### Assignment
From the records below, please repeat exactly the line that has "BT: HM-10 -> HC-06", the line that has "POT2 pin SIG: TX -> A0", and every line between them, and nothing else.
■ ■ ■ ■
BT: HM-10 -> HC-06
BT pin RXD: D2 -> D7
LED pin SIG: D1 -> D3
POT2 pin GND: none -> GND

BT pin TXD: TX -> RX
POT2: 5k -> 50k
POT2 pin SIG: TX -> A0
■ ■ ■ ■
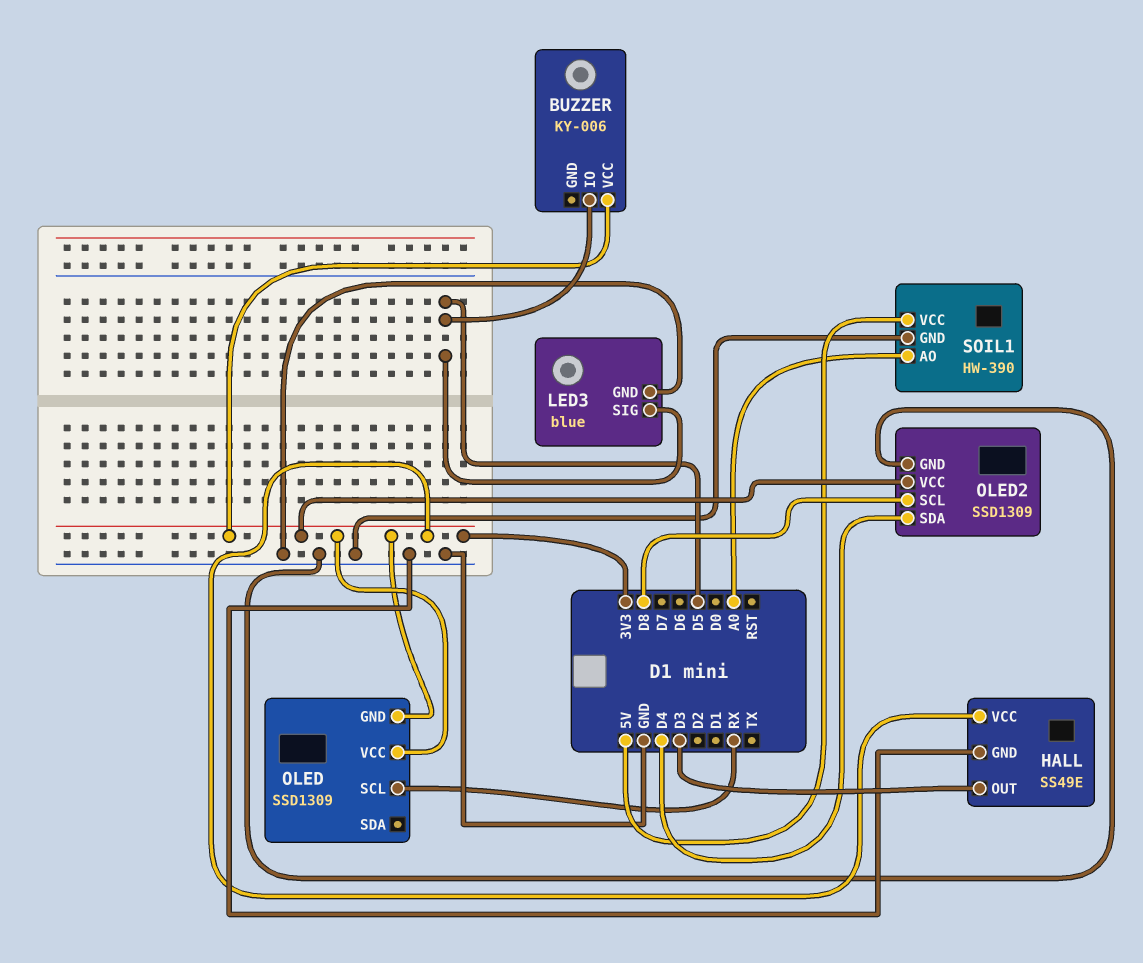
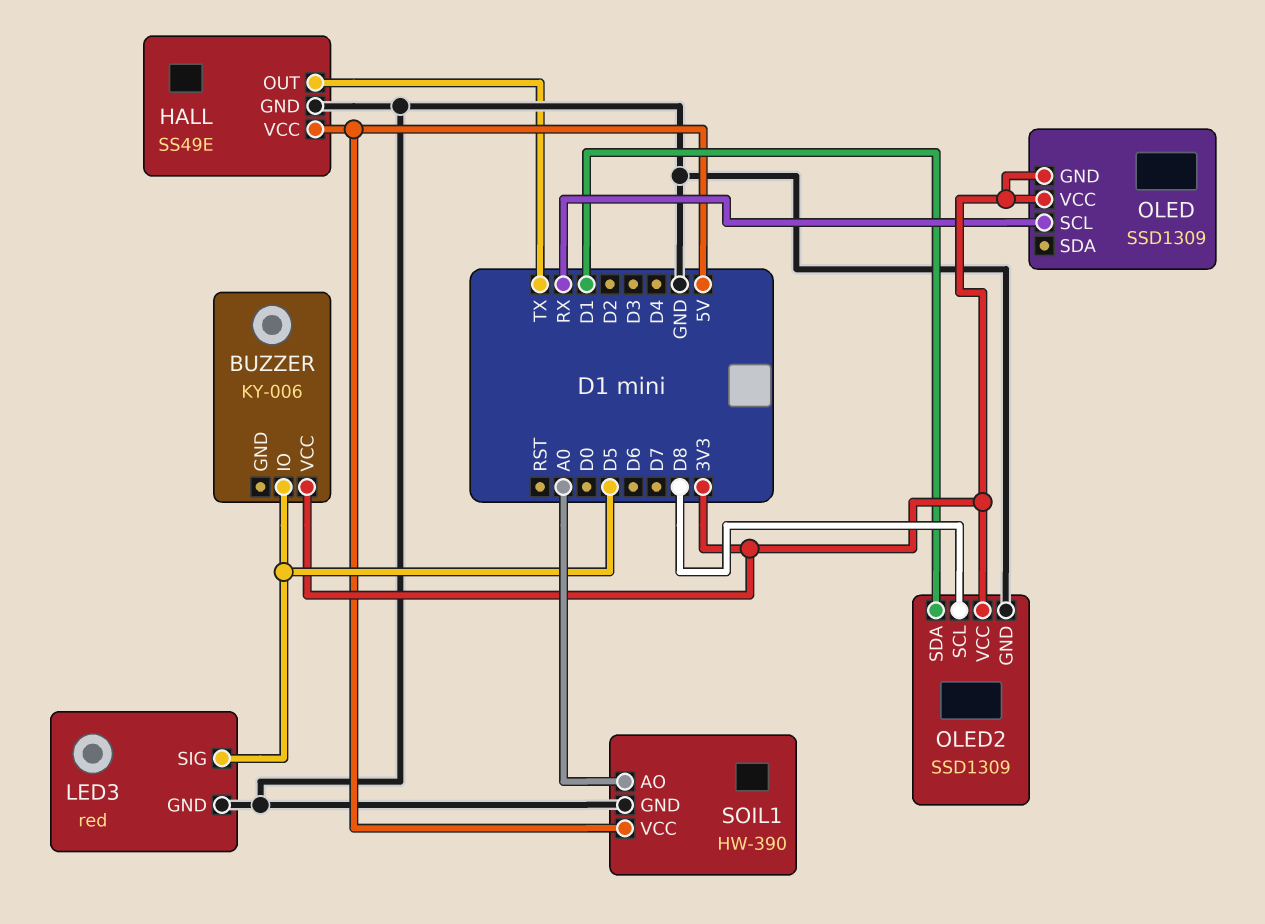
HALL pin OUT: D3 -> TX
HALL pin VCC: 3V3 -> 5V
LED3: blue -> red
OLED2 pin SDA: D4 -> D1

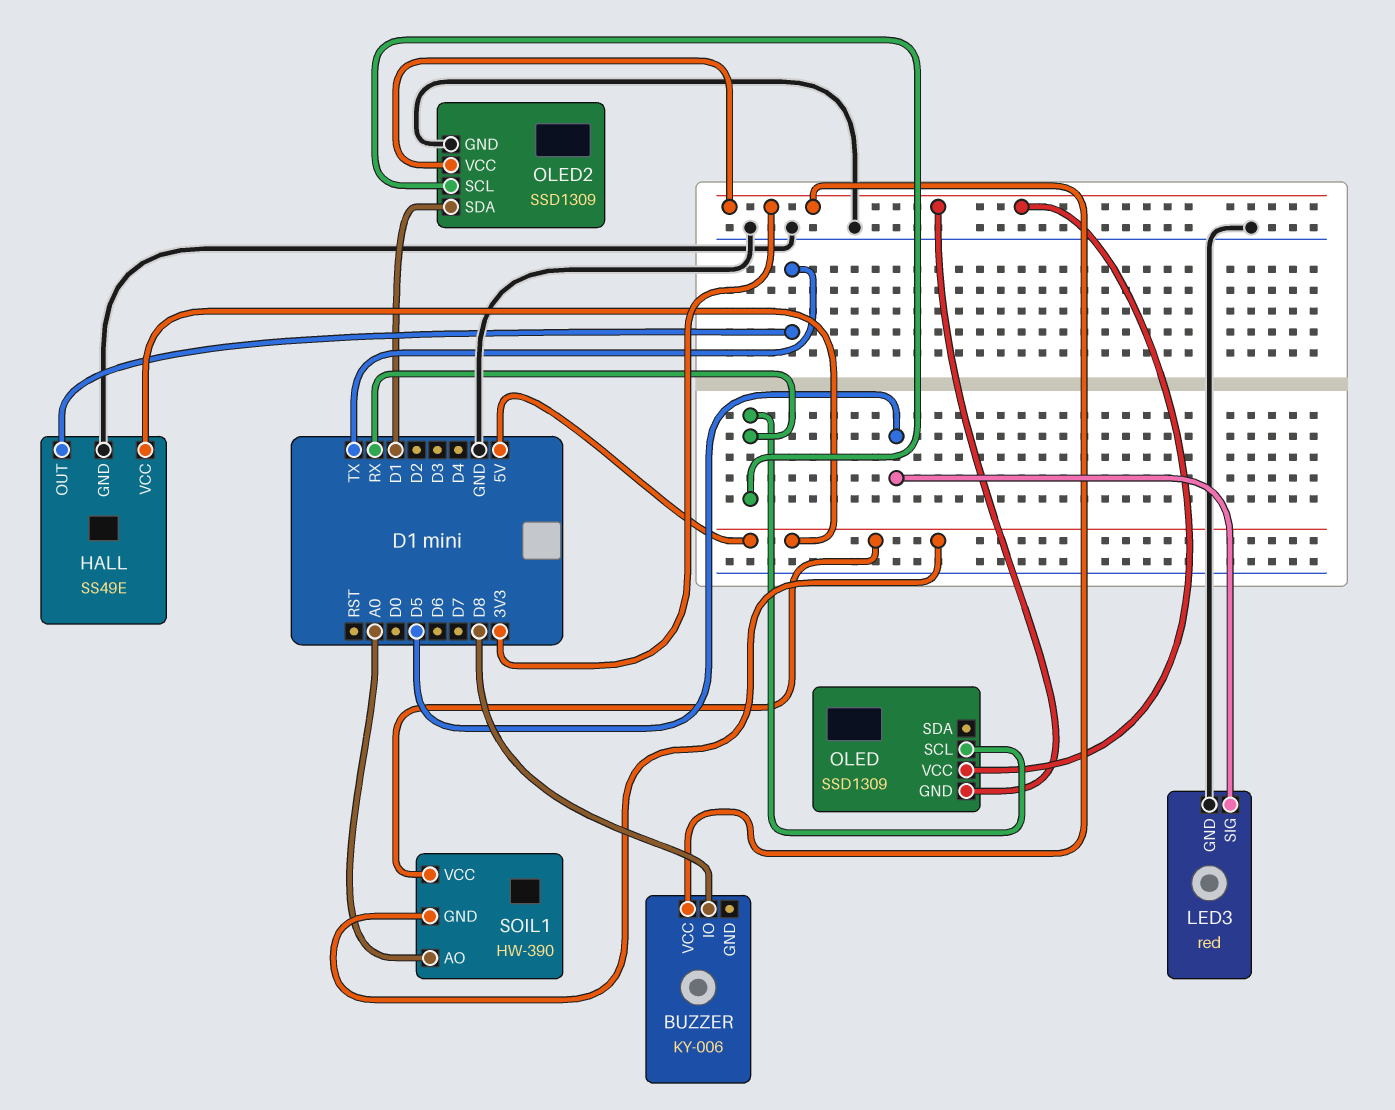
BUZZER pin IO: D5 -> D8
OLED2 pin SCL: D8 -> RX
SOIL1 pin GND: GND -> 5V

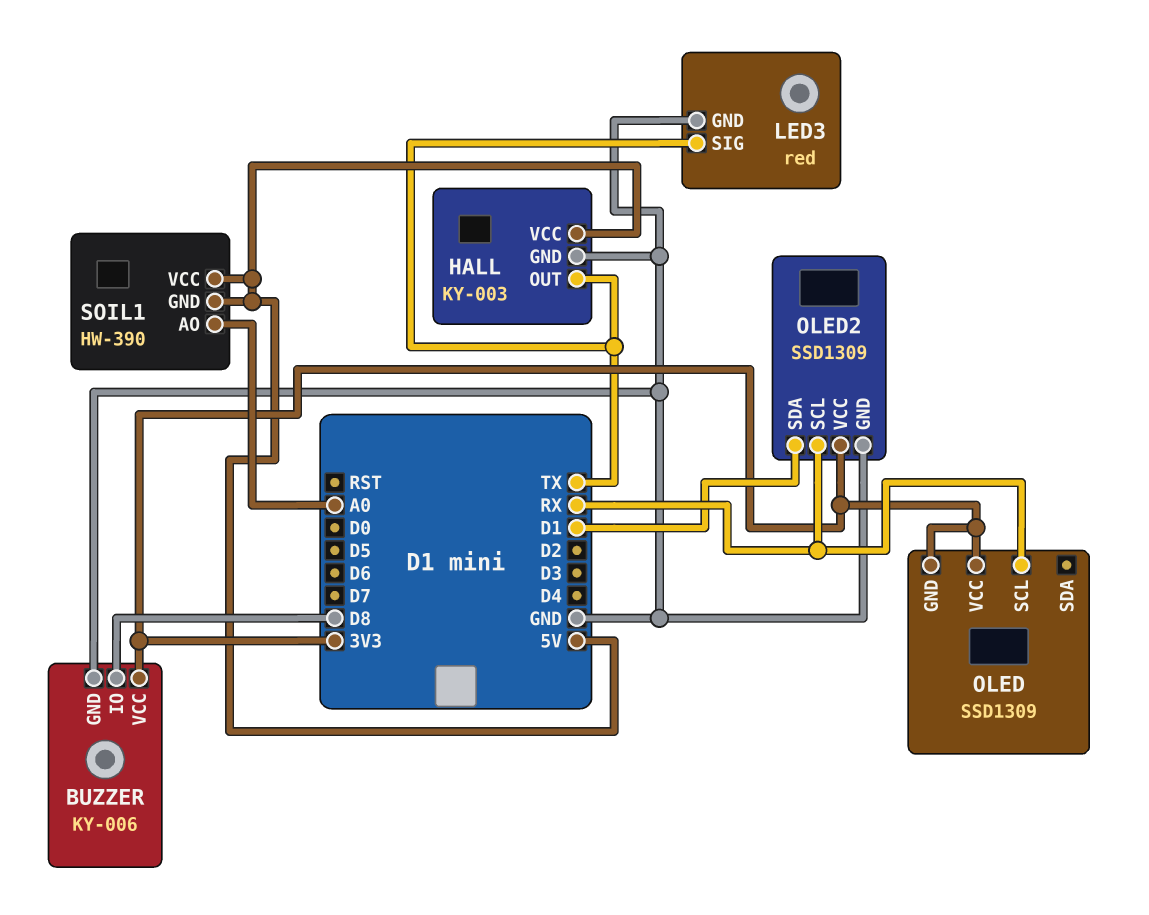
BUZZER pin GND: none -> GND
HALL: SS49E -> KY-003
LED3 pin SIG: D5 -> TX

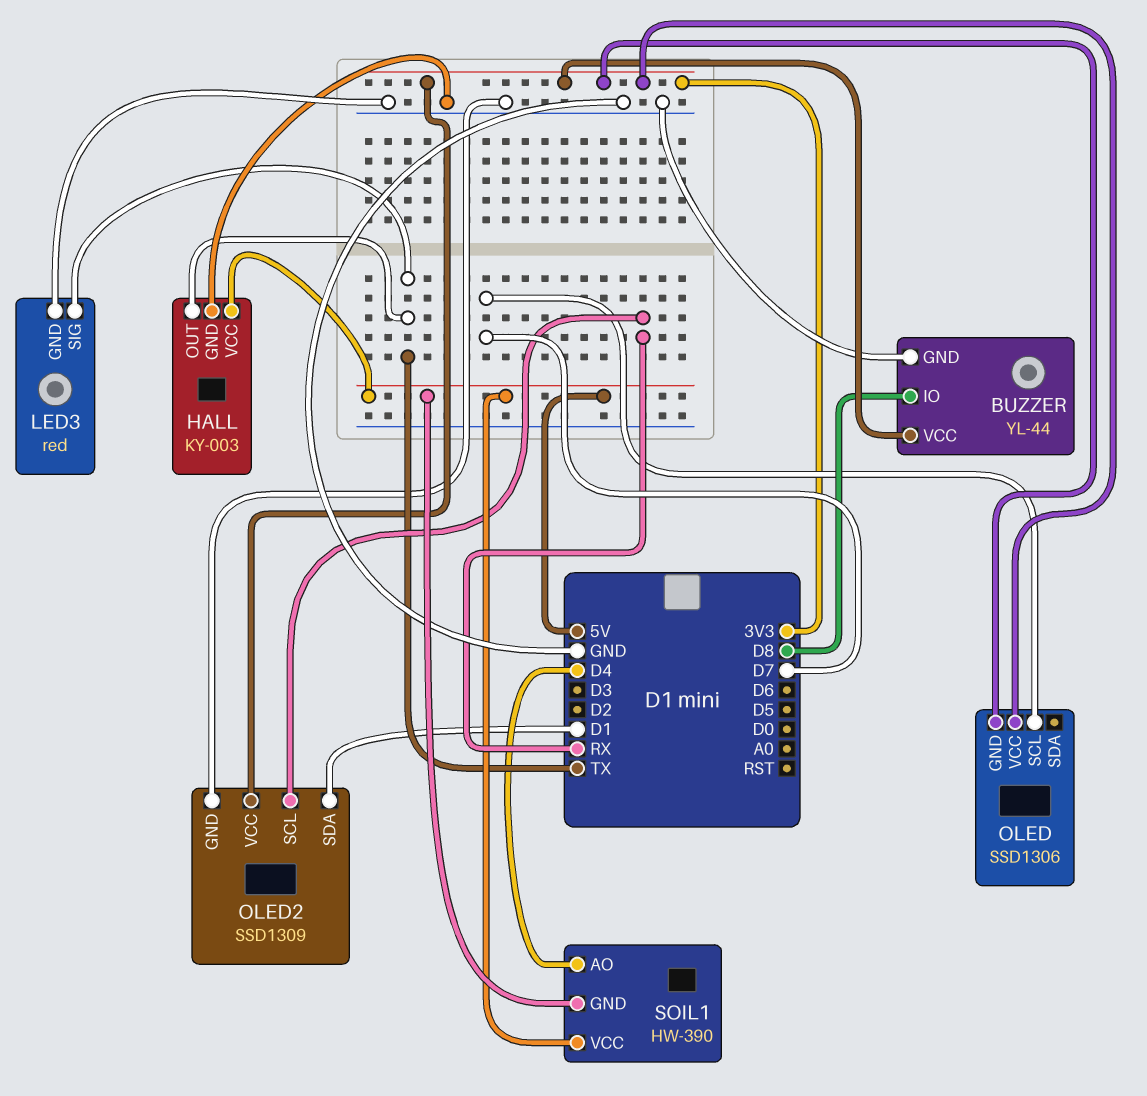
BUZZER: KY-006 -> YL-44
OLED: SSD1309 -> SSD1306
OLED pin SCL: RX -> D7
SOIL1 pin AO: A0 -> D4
■ ■ ■ ■
### Exercise answer
BT: HM-10 -> HC-06
BT pin RXD: D2 -> D7
LED pin SIG: D1 -> D3
POT2 pin GND: none -> GND

BT pin TXD: TX -> RX
POT2: 5k -> 50k
POT2 pin SIG: TX -> A0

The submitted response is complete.